**WHAT TO PRODUCE**
Make an exact copy of the records, and keep the pictures out of it.

**SUPPLIED DATA**
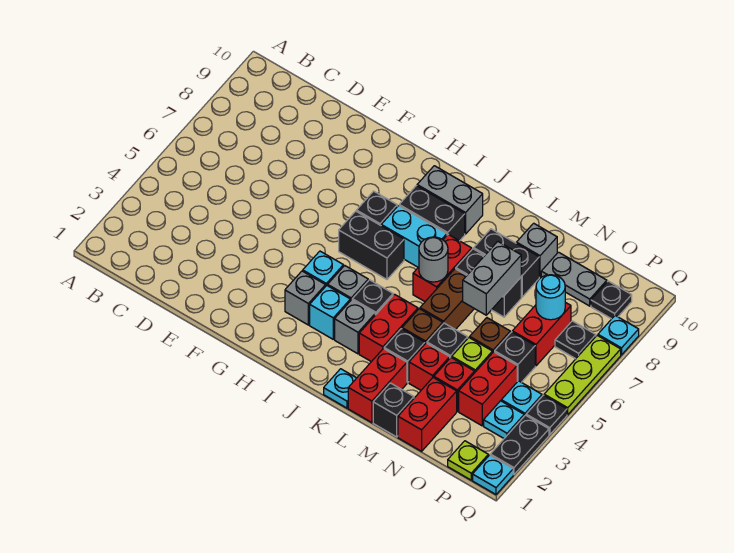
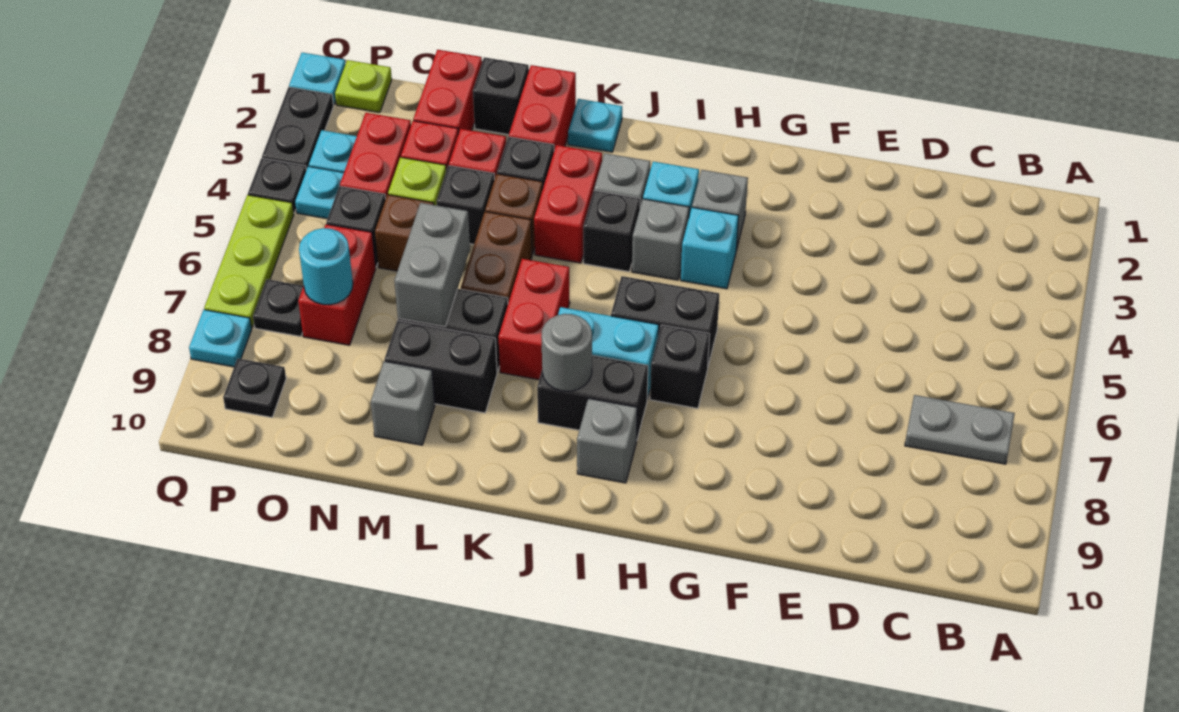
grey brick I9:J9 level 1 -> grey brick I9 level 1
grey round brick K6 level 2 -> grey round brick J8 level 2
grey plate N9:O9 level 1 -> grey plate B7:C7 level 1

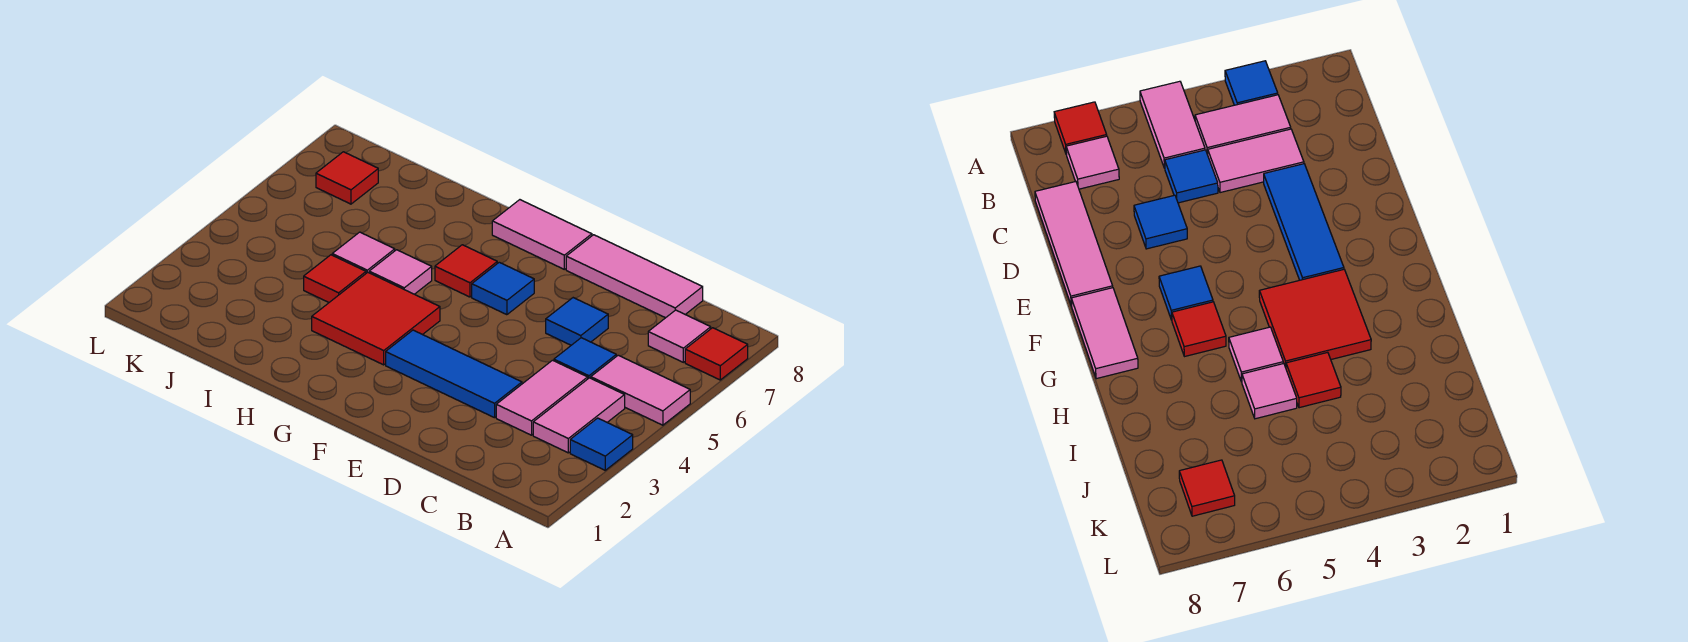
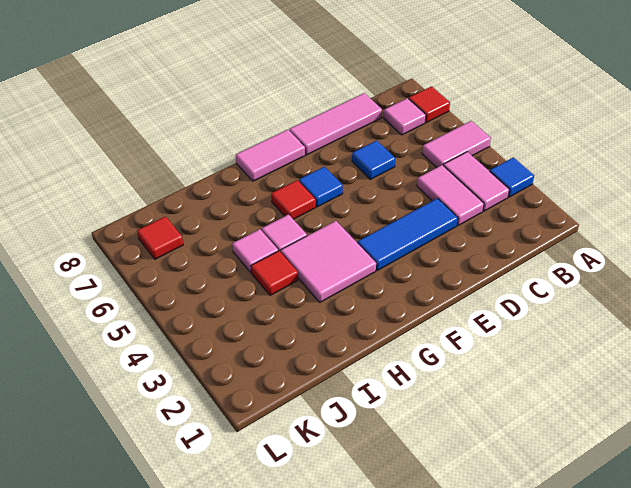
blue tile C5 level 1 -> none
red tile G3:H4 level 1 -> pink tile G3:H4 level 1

**SOLUTION TO THIS TASK**
grey brick I9:J9 level 1 -> grey brick I9 level 1
grey round brick K6 level 2 -> grey round brick J8 level 2
grey plate N9:O9 level 1 -> grey plate B7:C7 level 1

blue tile C5 level 1 -> none
red tile G3:H4 level 1 -> pink tile G3:H4 level 1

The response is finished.